**WHAT THE EXERCISE ASKS:**
Only one range belongs in the answer: the line holding "D2: schottky BAT85" through the last line of the records, reproduced as is.
┌─ DATA SUPPLIED
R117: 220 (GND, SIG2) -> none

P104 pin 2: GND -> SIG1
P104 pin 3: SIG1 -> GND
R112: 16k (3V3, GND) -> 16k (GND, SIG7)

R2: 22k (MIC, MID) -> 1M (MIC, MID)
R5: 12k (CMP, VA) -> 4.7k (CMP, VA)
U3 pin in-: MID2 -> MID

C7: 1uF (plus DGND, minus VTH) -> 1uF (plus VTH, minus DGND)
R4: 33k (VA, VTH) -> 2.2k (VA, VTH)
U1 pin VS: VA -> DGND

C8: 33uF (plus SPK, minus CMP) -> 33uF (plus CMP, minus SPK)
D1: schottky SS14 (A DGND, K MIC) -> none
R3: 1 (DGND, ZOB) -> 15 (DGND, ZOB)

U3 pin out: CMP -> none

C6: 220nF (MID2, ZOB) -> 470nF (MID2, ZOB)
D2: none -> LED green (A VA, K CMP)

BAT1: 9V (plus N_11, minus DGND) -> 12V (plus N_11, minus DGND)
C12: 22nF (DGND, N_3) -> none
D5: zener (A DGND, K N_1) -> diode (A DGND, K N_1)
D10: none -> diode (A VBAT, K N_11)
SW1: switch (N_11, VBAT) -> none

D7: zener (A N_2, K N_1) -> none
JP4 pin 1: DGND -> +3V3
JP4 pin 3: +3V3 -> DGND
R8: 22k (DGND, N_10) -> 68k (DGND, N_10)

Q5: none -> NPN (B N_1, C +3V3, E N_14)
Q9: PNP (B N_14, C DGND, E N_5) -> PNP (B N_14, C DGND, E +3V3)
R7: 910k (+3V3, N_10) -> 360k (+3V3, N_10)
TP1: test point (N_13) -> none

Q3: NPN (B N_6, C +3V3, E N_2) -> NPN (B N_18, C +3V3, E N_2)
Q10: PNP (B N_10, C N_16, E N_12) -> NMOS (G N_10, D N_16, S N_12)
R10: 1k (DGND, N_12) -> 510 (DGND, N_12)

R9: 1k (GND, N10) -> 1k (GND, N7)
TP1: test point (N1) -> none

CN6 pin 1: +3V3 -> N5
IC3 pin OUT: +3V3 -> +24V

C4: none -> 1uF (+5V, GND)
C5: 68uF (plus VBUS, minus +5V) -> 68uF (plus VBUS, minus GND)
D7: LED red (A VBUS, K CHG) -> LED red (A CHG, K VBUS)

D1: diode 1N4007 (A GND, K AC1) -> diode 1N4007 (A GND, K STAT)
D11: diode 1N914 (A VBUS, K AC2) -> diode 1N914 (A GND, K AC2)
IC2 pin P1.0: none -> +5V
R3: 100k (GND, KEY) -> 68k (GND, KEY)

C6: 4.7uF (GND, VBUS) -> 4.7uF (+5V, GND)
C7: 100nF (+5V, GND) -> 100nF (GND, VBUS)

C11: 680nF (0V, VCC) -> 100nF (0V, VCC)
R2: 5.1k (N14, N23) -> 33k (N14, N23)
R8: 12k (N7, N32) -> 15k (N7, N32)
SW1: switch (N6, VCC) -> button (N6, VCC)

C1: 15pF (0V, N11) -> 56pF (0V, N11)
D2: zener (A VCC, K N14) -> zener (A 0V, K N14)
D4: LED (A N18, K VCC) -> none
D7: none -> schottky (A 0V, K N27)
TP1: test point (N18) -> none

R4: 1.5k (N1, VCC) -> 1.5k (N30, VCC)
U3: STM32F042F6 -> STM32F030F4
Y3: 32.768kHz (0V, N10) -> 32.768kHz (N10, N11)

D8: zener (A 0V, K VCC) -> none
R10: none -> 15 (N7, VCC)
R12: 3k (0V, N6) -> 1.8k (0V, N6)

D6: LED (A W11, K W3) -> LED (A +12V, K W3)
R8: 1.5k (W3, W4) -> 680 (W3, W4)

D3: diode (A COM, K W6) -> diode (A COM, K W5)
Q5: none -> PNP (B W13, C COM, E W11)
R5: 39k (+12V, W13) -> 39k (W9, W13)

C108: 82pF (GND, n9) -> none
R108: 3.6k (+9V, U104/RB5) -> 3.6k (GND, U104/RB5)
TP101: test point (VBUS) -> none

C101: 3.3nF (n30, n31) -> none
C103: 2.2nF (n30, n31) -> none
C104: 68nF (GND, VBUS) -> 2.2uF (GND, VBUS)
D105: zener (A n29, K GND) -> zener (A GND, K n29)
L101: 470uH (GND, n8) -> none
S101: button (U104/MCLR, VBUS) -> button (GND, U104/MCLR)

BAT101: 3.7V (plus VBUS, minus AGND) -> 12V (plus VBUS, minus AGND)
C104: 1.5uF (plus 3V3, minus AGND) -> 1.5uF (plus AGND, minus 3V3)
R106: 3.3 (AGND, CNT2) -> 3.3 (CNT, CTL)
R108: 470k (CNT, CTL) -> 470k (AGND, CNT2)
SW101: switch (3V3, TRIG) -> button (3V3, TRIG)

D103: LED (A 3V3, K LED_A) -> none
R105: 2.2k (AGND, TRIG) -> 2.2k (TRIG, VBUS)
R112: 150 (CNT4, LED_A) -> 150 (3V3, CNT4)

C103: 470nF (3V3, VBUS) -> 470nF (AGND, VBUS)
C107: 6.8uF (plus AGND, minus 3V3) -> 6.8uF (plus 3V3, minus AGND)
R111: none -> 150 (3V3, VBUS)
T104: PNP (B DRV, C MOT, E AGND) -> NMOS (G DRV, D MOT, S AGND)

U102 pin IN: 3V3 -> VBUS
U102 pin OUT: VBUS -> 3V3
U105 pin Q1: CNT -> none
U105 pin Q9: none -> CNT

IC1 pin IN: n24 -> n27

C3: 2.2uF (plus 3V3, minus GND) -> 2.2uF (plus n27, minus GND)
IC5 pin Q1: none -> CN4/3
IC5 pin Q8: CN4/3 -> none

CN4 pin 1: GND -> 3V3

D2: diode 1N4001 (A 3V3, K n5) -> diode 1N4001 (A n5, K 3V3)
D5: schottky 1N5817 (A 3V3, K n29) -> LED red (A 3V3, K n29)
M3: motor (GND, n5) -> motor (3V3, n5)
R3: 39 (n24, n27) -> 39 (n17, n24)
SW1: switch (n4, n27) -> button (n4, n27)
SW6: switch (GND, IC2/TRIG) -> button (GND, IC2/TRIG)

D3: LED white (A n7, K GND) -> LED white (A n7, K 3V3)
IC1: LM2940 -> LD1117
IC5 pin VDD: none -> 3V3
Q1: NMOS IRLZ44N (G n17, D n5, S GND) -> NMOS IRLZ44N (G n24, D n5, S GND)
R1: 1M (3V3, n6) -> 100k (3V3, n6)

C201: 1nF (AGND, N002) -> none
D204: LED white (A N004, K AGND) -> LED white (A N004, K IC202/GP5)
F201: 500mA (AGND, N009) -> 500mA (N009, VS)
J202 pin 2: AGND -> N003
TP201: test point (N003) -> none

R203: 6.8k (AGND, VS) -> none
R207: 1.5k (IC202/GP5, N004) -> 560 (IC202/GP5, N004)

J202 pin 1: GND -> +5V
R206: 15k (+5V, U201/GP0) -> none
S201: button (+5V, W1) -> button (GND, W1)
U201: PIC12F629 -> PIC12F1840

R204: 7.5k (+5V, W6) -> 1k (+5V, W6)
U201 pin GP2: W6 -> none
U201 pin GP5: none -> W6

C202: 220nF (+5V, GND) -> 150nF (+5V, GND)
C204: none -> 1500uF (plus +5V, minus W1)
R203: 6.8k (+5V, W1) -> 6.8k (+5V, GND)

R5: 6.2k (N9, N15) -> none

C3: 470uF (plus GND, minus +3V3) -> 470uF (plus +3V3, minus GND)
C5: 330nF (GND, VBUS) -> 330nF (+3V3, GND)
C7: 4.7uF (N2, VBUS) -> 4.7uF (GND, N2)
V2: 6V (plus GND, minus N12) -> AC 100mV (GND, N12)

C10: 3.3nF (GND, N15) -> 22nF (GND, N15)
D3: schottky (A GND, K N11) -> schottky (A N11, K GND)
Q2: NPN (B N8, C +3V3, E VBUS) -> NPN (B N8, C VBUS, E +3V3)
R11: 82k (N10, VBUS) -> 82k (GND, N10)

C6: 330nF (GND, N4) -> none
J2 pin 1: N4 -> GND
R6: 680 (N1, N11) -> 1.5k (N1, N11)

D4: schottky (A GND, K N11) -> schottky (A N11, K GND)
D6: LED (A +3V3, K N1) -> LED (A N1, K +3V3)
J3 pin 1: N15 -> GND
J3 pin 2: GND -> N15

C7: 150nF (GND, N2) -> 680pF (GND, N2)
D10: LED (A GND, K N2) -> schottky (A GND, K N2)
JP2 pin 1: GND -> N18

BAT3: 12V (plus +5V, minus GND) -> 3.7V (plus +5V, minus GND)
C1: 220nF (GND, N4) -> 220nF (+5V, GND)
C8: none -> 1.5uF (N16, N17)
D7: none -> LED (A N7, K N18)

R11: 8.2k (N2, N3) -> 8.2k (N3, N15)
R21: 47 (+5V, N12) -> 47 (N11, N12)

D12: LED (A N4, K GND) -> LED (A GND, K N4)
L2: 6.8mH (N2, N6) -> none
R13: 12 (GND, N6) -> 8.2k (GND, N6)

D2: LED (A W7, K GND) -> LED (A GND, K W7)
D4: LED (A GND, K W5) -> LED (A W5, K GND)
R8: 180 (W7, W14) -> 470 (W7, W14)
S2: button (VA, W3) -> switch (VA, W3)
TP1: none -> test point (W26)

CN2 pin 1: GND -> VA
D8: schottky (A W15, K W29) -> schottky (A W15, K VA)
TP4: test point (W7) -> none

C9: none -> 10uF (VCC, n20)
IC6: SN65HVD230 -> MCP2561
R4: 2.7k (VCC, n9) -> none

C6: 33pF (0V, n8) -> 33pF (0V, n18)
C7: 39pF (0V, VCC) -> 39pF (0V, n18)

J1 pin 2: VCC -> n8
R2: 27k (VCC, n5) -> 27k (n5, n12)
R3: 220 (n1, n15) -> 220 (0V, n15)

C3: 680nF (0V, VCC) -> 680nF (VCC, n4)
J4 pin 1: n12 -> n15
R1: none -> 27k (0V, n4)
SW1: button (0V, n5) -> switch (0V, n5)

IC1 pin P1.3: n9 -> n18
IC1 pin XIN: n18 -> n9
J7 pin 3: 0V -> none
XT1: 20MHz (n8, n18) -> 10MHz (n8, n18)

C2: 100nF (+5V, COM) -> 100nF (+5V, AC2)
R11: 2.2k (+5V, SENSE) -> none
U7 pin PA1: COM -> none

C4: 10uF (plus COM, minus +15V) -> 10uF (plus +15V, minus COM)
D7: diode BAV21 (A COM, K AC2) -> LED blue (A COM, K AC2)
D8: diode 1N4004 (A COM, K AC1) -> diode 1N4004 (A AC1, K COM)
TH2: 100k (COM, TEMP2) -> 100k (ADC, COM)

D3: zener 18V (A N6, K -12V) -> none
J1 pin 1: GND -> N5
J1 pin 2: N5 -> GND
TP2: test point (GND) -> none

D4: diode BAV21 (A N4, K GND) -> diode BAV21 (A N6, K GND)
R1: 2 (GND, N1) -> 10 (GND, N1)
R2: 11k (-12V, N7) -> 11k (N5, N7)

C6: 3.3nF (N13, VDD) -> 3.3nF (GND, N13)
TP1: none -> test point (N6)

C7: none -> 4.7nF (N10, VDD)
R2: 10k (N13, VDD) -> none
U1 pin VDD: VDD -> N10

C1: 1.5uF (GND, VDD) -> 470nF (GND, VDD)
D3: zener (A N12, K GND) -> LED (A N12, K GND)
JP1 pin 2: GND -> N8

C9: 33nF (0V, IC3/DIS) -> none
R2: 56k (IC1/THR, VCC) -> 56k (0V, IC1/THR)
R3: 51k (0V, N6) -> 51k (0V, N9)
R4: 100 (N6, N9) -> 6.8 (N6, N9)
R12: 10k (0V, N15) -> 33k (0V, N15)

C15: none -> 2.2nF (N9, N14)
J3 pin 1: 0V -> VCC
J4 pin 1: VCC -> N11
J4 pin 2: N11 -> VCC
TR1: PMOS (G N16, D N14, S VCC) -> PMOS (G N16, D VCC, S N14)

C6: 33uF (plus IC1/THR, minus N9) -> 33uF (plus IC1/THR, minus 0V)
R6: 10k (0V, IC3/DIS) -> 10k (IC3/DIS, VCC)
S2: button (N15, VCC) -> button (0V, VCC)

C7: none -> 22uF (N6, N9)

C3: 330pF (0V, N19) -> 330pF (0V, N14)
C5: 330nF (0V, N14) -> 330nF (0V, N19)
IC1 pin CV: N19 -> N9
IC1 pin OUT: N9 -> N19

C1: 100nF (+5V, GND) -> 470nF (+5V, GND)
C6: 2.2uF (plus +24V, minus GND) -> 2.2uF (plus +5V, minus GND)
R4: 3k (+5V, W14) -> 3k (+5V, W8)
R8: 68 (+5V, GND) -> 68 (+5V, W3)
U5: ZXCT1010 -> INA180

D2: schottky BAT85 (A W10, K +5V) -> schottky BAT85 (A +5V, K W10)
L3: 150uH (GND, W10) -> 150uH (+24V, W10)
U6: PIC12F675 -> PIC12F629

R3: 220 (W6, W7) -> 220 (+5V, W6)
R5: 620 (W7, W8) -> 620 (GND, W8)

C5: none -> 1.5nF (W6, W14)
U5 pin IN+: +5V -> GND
└─
**REPLY TO THE TASK:**
D2: schottky BAT85 (A W10, K +5V) -> schottky BAT85 (A +5V, K W10)
L3: 150uH (GND, W10) -> 150uH (+24V, W10)
U6: PIC12F675 -> PIC12F629

R3: 220 (W6, W7) -> 220 (+5V, W6)
R5: 620 (W7, W8) -> 620 (GND, W8)

C5: none -> 1.5nF (W6, W14)
U5 pin IN+: +5V -> GND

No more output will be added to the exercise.